EXERCISE DIRECTIONS: The expected answer is the full listing, repeated exactly and free of images.

DATASET SECTION:
<<<<

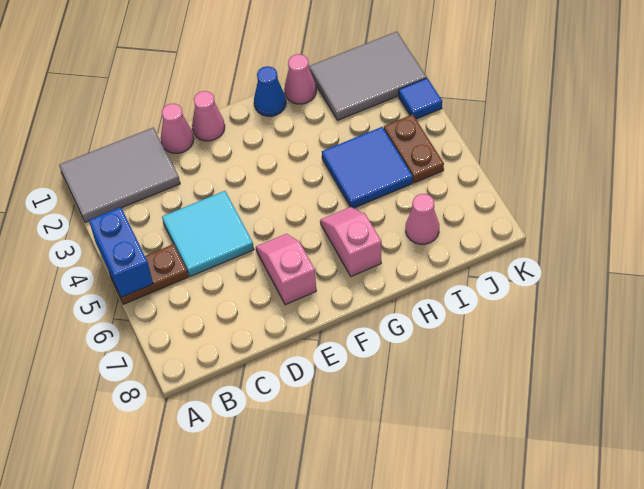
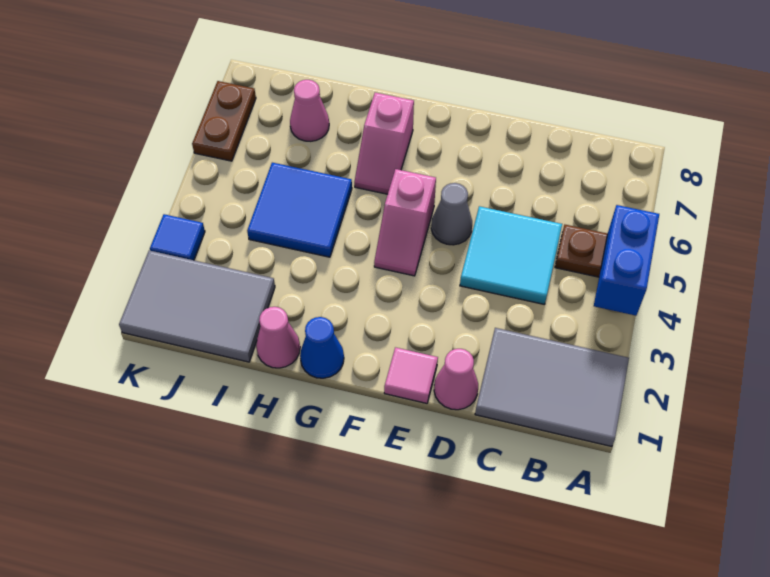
pink cone E1 level 1 -> pink tile E1 level 1
none -> grey cone E5 level 1
pink slope E6:E7 level 1 top 7 -> pink slope F4:F5 level 1 top 5
brown plate J4:J5 level 1 -> brown plate K6:K7 level 1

>>>>

EXERCISE ANSWER:
pink cone E1 level 1 -> pink tile E1 level 1
none -> grey cone E5 level 1
pink slope E6:E7 level 1 top 7 -> pink slope F4:F5 level 1 top 5
brown plate J4:J5 level 1 -> brown plate K6:K7 level 1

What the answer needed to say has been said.